WORK TASK >> Return every line from the records below with the string "cyan".

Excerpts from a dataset

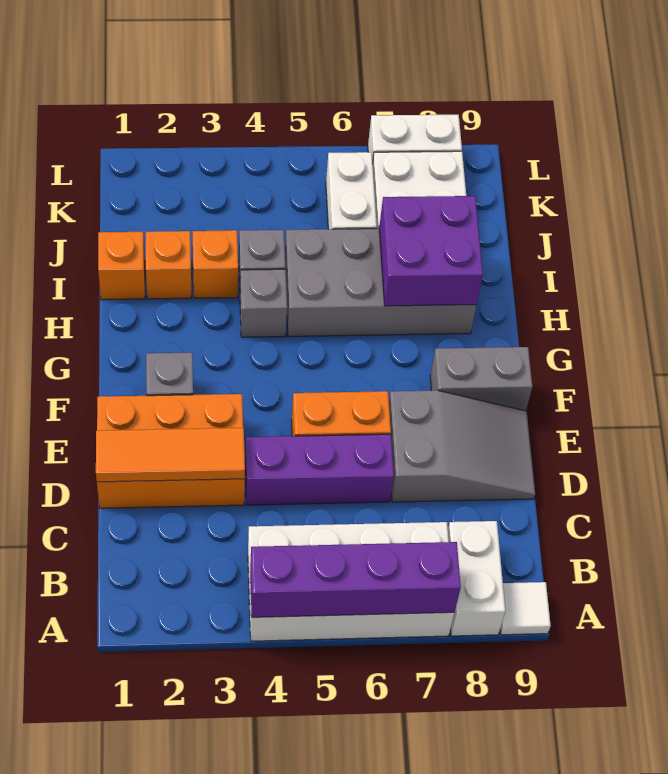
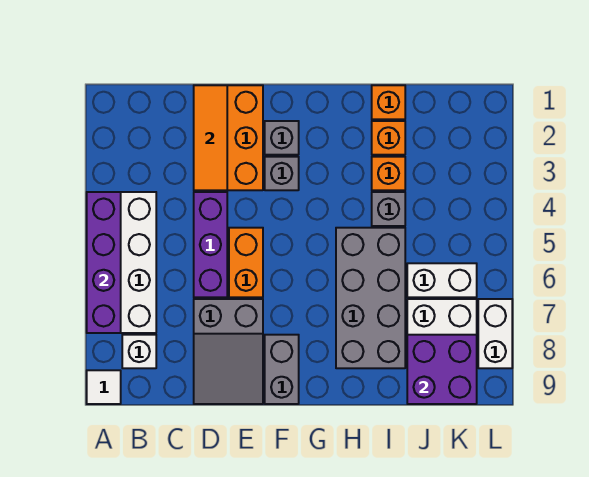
white brick A8:B8 level 1 -> white brick B8 level 1
grey brick H4 level 1 -> grey brick F3 level 1
purple brick H7:I8 level 2 -> purple brick J8:K9 level 2

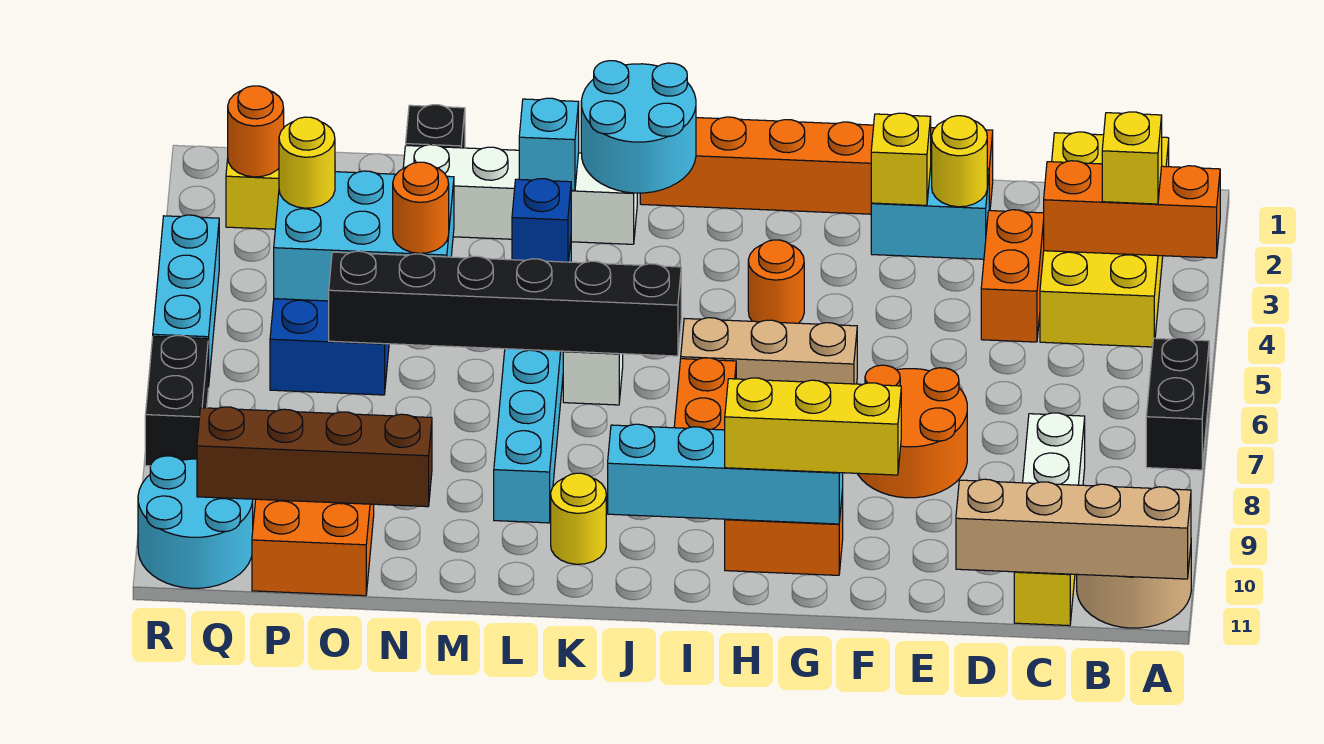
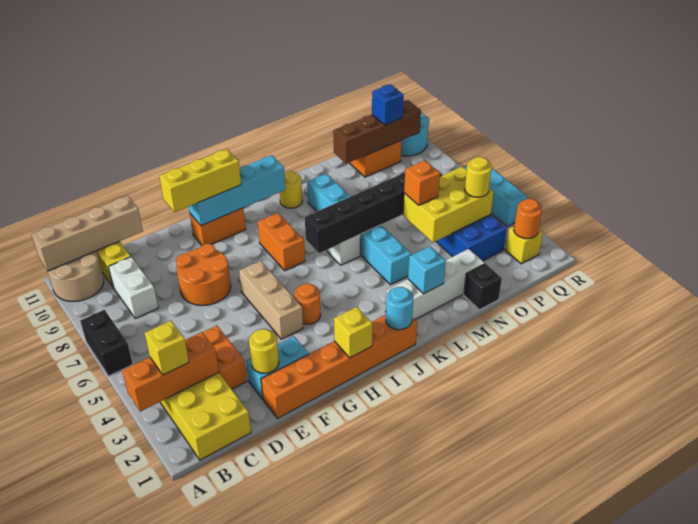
yellow brick F2 level 2 -> yellow brick H1 level 2
tan brick G6:I6 level 1 -> tan brick G4:G6 level 1
cyan round brick J1:K2 level 2 -> cyan round brick J1 level 2
blue brick L4 level 2 -> blue brick P10 level 3
cyan brick N4:P5 level 2 -> yellow brick N4:P5 level 2
orange round brick N5 level 3 -> orange brick N5 level 3
black brick R7:R8 level 1 -> none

SOLUTION TO THIS EXERCISE >>
cyan round brick J1:K2 level 2 -> cyan round brick J1 level 2
cyan brick N4:P5 level 2 -> yellow brick N4:P5 level 2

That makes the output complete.